■ Required action ■
When you reach the line with "building: [48,93,101,144] -> none" in the data below, begin printing lines exactly, and stop once the line with "building: [407,133,475,196] ->" has been printed.

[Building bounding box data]
======
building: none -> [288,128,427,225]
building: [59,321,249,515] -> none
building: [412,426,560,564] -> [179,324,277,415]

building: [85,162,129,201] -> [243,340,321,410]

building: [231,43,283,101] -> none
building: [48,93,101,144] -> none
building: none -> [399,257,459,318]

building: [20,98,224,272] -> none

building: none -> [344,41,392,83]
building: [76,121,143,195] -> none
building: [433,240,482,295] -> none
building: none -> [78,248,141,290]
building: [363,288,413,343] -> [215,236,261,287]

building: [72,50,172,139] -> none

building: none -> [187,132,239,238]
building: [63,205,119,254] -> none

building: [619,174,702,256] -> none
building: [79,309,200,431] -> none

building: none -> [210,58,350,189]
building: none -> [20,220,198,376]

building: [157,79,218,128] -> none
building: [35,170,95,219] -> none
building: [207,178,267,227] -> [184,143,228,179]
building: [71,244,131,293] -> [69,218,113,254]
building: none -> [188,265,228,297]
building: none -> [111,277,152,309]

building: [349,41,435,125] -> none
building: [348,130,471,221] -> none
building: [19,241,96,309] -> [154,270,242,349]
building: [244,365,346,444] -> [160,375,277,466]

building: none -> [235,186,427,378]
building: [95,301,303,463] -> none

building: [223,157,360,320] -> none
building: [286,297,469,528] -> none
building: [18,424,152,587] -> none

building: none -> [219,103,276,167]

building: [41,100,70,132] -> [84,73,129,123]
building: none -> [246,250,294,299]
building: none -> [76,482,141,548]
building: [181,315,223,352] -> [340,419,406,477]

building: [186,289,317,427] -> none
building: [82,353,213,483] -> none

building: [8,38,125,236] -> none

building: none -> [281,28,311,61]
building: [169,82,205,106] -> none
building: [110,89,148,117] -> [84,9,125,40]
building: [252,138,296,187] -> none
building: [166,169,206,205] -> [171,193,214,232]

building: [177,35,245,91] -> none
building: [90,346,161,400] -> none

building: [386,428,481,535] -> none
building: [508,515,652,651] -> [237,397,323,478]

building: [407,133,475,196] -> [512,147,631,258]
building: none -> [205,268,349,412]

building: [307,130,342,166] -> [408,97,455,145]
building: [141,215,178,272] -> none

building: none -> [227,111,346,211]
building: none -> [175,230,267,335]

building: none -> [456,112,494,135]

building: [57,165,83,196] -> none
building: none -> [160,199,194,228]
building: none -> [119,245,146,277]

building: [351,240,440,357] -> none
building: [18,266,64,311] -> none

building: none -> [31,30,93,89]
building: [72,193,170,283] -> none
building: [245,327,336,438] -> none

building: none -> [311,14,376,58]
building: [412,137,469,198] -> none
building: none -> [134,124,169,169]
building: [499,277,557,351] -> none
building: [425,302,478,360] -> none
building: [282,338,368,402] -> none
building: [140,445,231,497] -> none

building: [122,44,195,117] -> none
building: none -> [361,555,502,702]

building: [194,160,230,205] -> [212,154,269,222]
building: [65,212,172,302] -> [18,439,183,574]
======
■ Solution ■
building: [48,93,101,144] -> none
building: none -> [399,257,459,318]

building: [20,98,224,272] -> none

building: none -> [344,41,392,83]
building: [76,121,143,195] -> none
building: [433,240,482,295] -> none
building: none -> [78,248,141,290]
building: [363,288,413,343] -> [215,236,261,287]

building: [72,50,172,139] -> none

building: none -> [187,132,239,238]
building: [63,205,119,254] -> none

building: [619,174,702,256] -> none
building: [79,309,200,431] -> none

building: none -> [210,58,350,189]
building: none -> [20,220,198,376]

building: [157,79,218,128] -> none
building: [35,170,95,219] -> none
building: [207,178,267,227] -> [184,143,228,179]
building: [71,244,131,293] -> [69,218,113,254]
building: none -> [188,265,228,297]
building: none -> [111,277,152,309]

building: [349,41,435,125] -> none
building: [348,130,471,221] -> none
building: [19,241,96,309] -> [154,270,242,349]
building: [244,365,346,444] -> [160,375,277,466]

building: none -> [235,186,427,378]
building: [95,301,303,463] -> none

building: [223,157,360,320] -> none
building: [286,297,469,528] -> none
building: [18,424,152,587] -> none

building: none -> [219,103,276,167]

building: [41,100,70,132] -> [84,73,129,123]
building: none -> [246,250,294,299]
building: none -> [76,482,141,548]
building: [181,315,223,352] -> [340,419,406,477]

building: [186,289,317,427] -> none
building: [82,353,213,483] -> none

building: [8,38,125,236] -> none

building: none -> [281,28,311,61]
building: [169,82,205,106] -> none
building: [110,89,148,117] -> [84,9,125,40]
building: [252,138,296,187] -> none
building: [166,169,206,205] -> [171,193,214,232]

building: [177,35,245,91] -> none
building: [90,346,161,400] -> none

building: [386,428,481,535] -> none
building: [508,515,652,651] -> [237,397,323,478]

building: [407,133,475,196] -> [512,147,631,258]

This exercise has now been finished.